From the line with "delete | jar/ash-grey" through the line with "delete | pill/royal", repeat the entries verbatim, both end lines included, and add nothing.

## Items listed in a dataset
▼▼▼
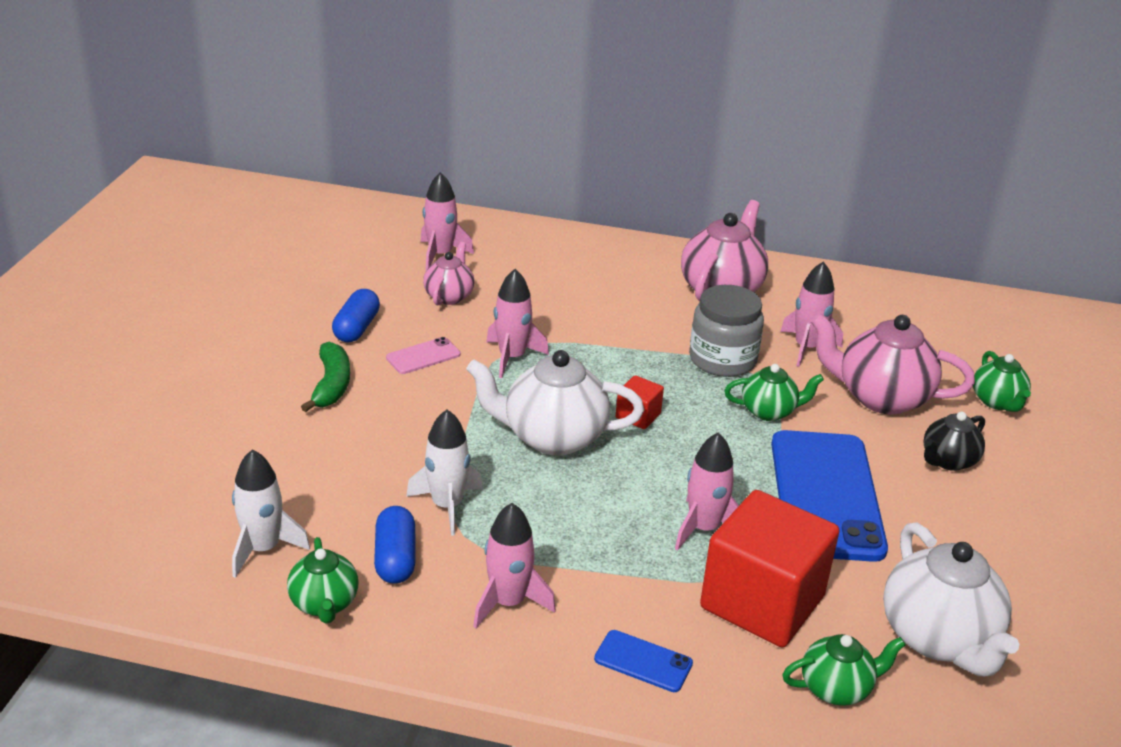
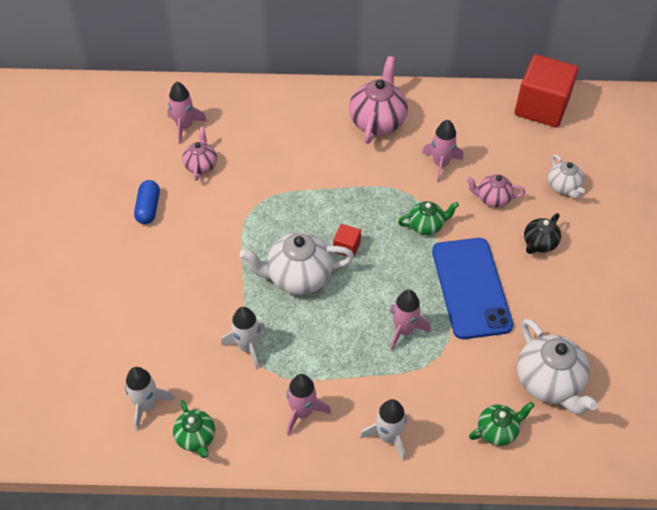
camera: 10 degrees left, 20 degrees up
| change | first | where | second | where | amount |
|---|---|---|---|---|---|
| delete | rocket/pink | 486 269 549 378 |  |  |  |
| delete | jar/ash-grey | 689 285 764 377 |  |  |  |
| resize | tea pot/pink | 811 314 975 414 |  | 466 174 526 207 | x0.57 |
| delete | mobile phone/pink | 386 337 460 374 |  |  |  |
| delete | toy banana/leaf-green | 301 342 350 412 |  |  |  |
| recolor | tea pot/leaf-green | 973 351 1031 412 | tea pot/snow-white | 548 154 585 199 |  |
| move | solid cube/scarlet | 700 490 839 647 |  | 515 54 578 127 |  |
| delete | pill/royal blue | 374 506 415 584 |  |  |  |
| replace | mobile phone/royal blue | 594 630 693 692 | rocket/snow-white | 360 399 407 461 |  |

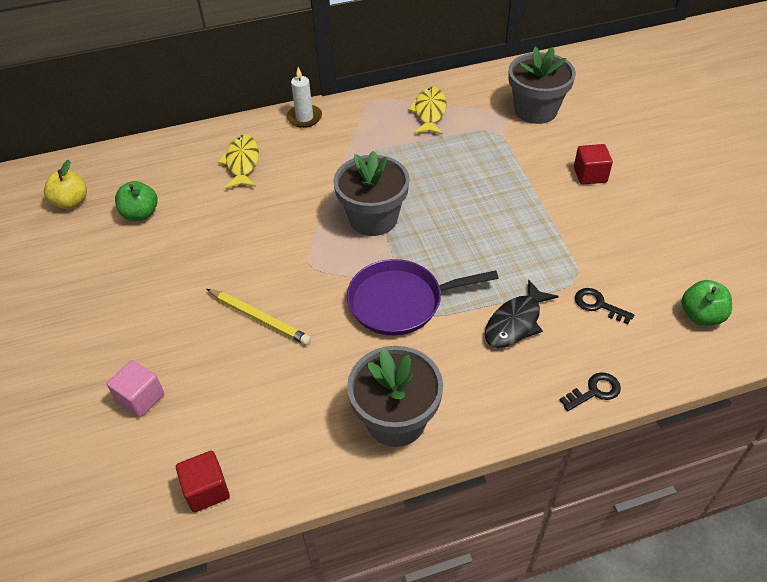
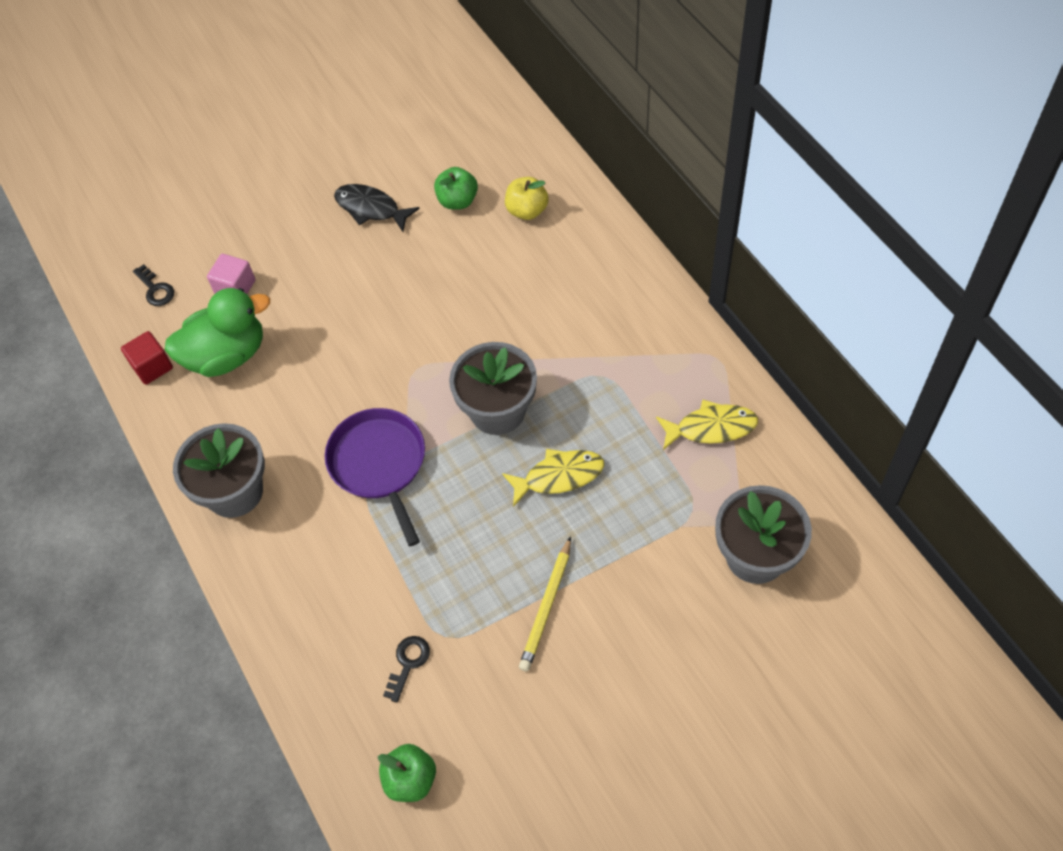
camera: 80 degrees right, 10 degrees up
| change | first | where | second | where | amount |
|---|---|---|---|---|---|
| delete | wax candle/snow-white | 287 67 322 128 |  |  |  |
| move | toy fish/yellow | 218 135 259 189 |  | 502 449 604 507 |  |
| delete | solid cube/scarlet | 574 144 613 185 |  |  |  |
| move | apple fruit/yellow | 44 160 87 209 |  | 505 177 549 220 |  |
| move | toy fish/jet-black | 485 279 558 348 |  | 334 184 420 232 |  |
| move | pencil/yellow | 207 289 311 345 |  | 519 536 571 671 |  |
| move | door key/jet-black | 560 372 621 411 |  | 133 264 174 306 |  |
| insert |  |  | toy duck/leaf-green | 165 288 270 377 |  |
▲▲▲
## Answer for the task
| delete | jar/ash-grey | 689 285 764 377 |  |  |  |
| resize | tea pot/pink | 811 314 975 414 |  | 466 174 526 207 | x0.57 |
| delete | mobile phone/pink | 386 337 460 374 |  |  |  |
| delete | toy banana/leaf-green | 301 342 350 412 |  |  |  |
| recolor | tea pot/leaf-green | 973 351 1031 412 | tea pot/snow-white | 548 154 585 199 |  |
| move | solid cube/scarlet | 700 490 839 647 |  | 515 54 578 127 |  |
| delete | pill/royal blue | 374 506 415 584 |  |  |  |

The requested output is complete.